[[ Material provided open ]]
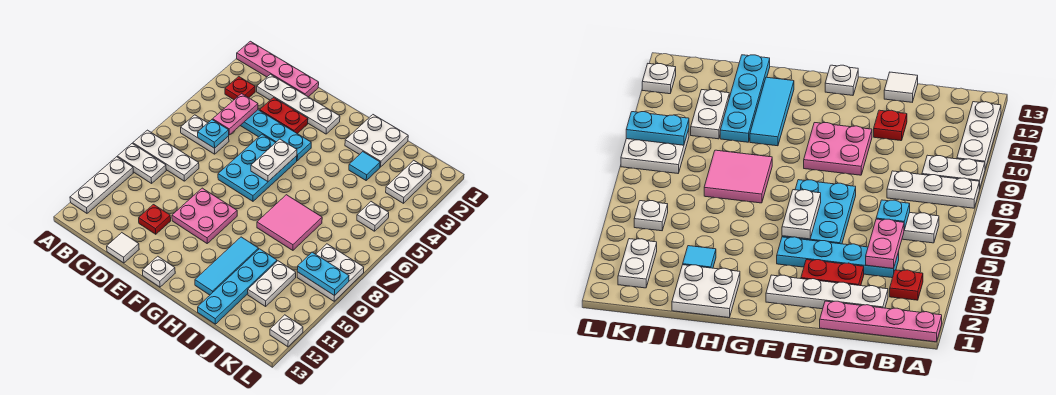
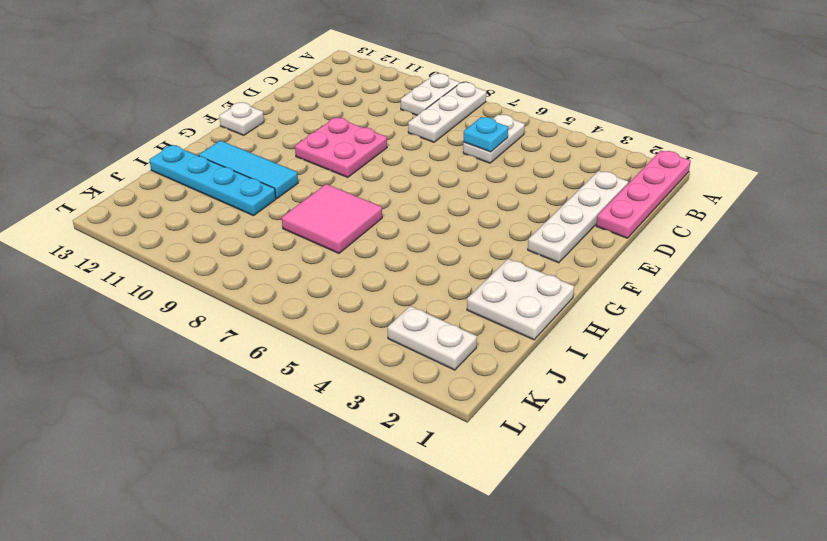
none -> white plate A10:A12 level 1
none -> red plate B3 level 1
none -> cyan plate C4:F4 level 1

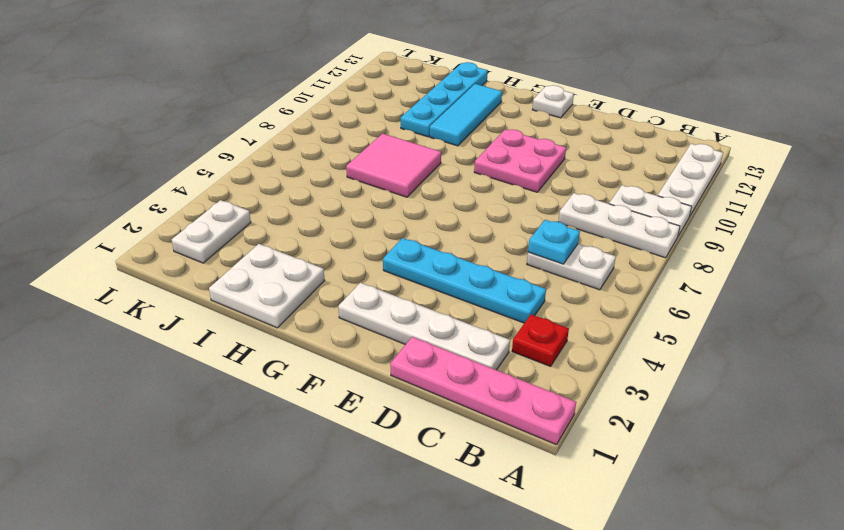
none -> red plate D3:E3 level 1
none -> red plate D11 level 1
none -> white tile D13 level 1

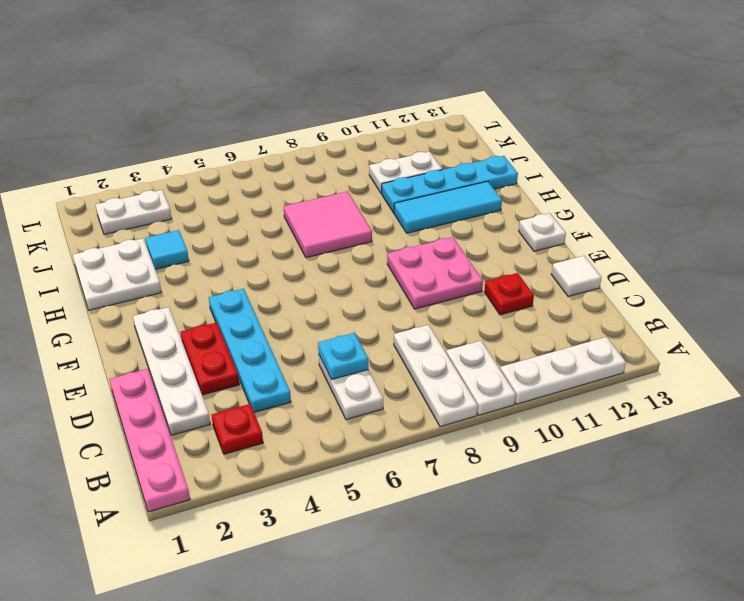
none -> cyan plate E5:F7 level 1
none -> white plate K5 level 1
none -> white plate K8:L9 level 1

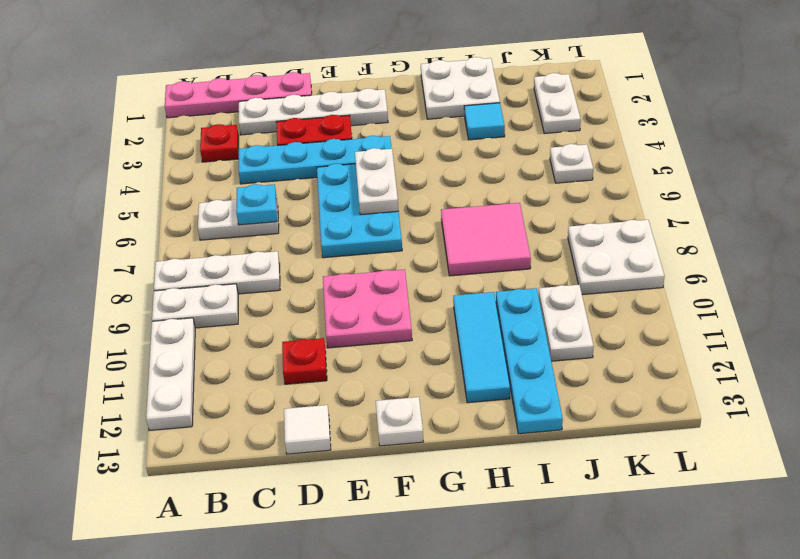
none -> white plate L12 level 1
none -> pink plate C4:C5 level 2
none -> cyan plate K9:L9 level 2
[[ Material provided closed ]]
Retype the records verbatim, but not their images.

**Response area:**
none -> white plate A10:A12 level 1
none -> red plate B3 level 1
none -> cyan plate C4:F4 level 1

none -> red plate D3:E3 level 1
none -> red plate D11 level 1
none -> white tile D13 level 1

none -> cyan plate E5:F7 level 1
none -> white plate K5 level 1
none -> white plate K8:L9 level 1

none -> white plate L12 level 1
none -> pink plate C4:C5 level 2
none -> cyan plate K9:L9 level 2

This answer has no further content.